(Scene difference descriptions)
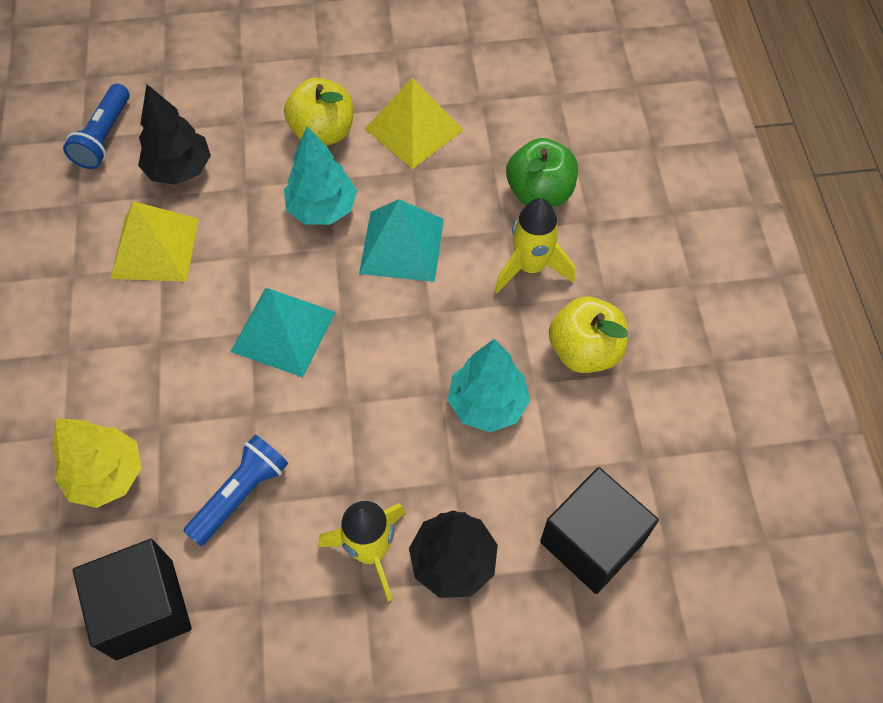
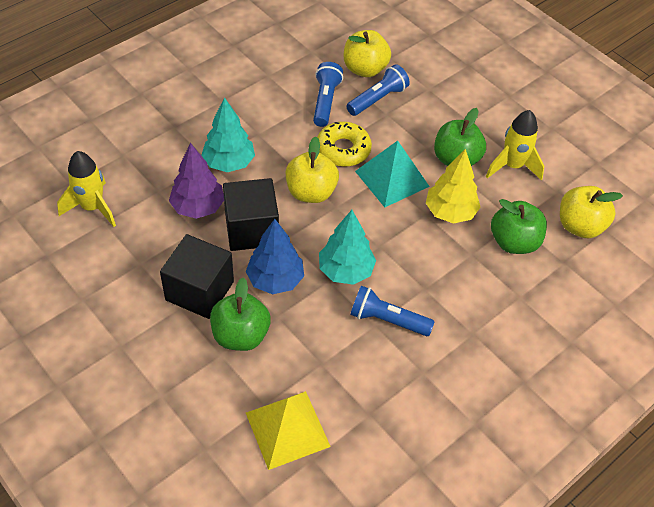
black tree: 2 -> 0
blue flashlight: 2 -> 3
blue tree: 0 -> 1
green apple: 1 -> 3
purple tree: 0 -> 1
turquoise pyramid: 2 -> 1
yellow apple: 2 -> 3
yellow donut: 0 -> 1
yellow pyramid: 2 -> 1

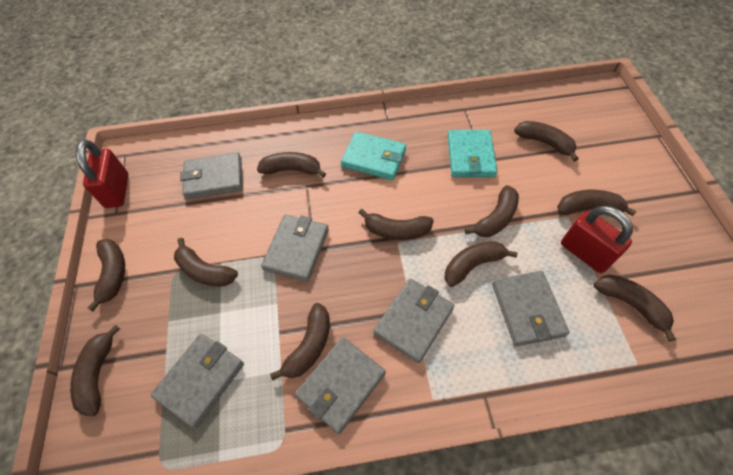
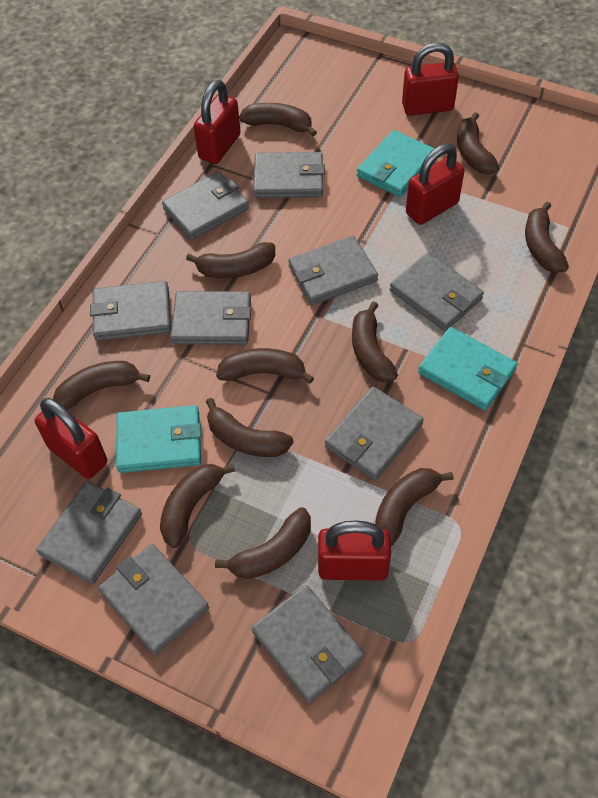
grey wallet: 6 -> 10
red padlock: 2 -> 5
turquoise wallet: 2 -> 3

Task to carry out:
The data above is to be printed exactly, all of it, except for the pictures.

Answer section:
black tree: 2 -> 0
blue flashlight: 2 -> 3
blue tree: 0 -> 1
green apple: 1 -> 3
purple tree: 0 -> 1
turquoise pyramid: 2 -> 1
yellow apple: 2 -> 3
yellow donut: 0 -> 1
yellow pyramid: 2 -> 1

grey wallet: 6 -> 10
red padlock: 2 -> 5
turquoise wallet: 2 -> 3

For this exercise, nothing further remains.